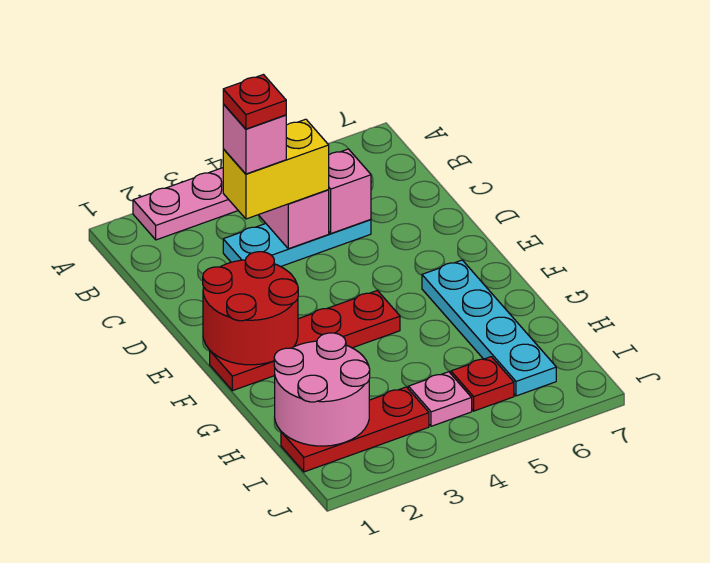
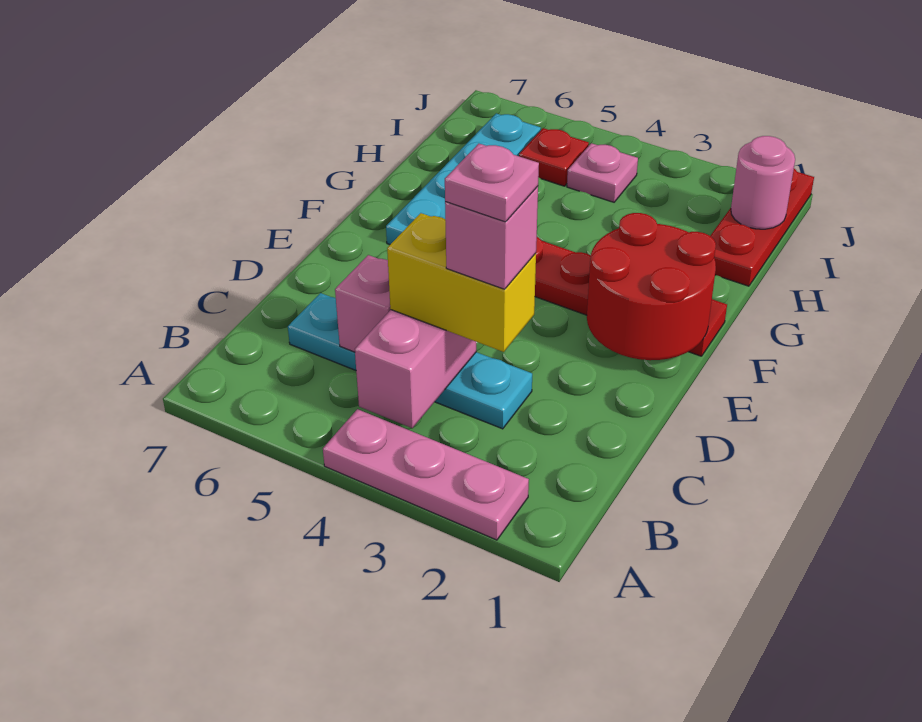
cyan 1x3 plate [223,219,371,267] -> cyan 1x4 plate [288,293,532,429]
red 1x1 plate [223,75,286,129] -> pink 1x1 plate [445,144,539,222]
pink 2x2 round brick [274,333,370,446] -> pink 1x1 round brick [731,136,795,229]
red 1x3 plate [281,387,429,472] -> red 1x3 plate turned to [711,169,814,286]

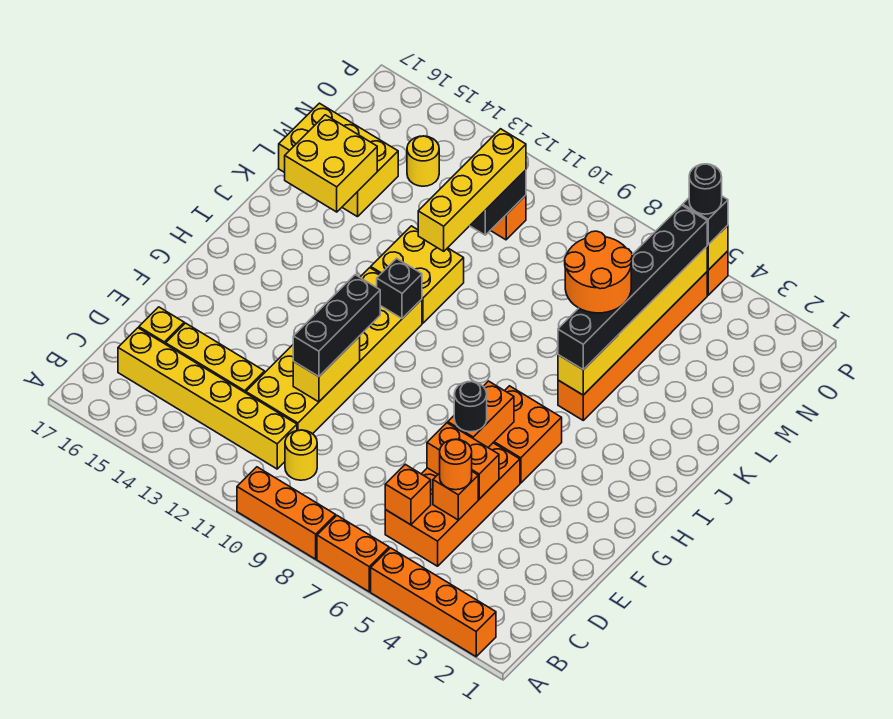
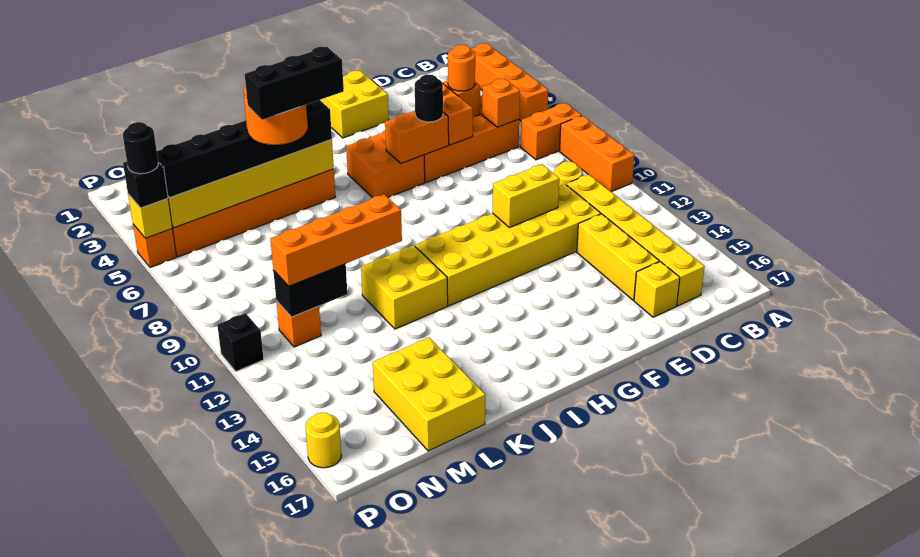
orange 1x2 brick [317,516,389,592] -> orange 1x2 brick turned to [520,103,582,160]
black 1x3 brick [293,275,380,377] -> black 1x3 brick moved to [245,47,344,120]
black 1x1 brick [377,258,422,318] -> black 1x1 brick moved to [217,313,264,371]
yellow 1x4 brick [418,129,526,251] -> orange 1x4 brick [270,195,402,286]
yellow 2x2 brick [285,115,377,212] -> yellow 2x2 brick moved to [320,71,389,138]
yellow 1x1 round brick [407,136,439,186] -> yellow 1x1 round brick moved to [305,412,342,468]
------------------------------------------------
State how many lines of the records above contain "plate", with no words besides the number.

3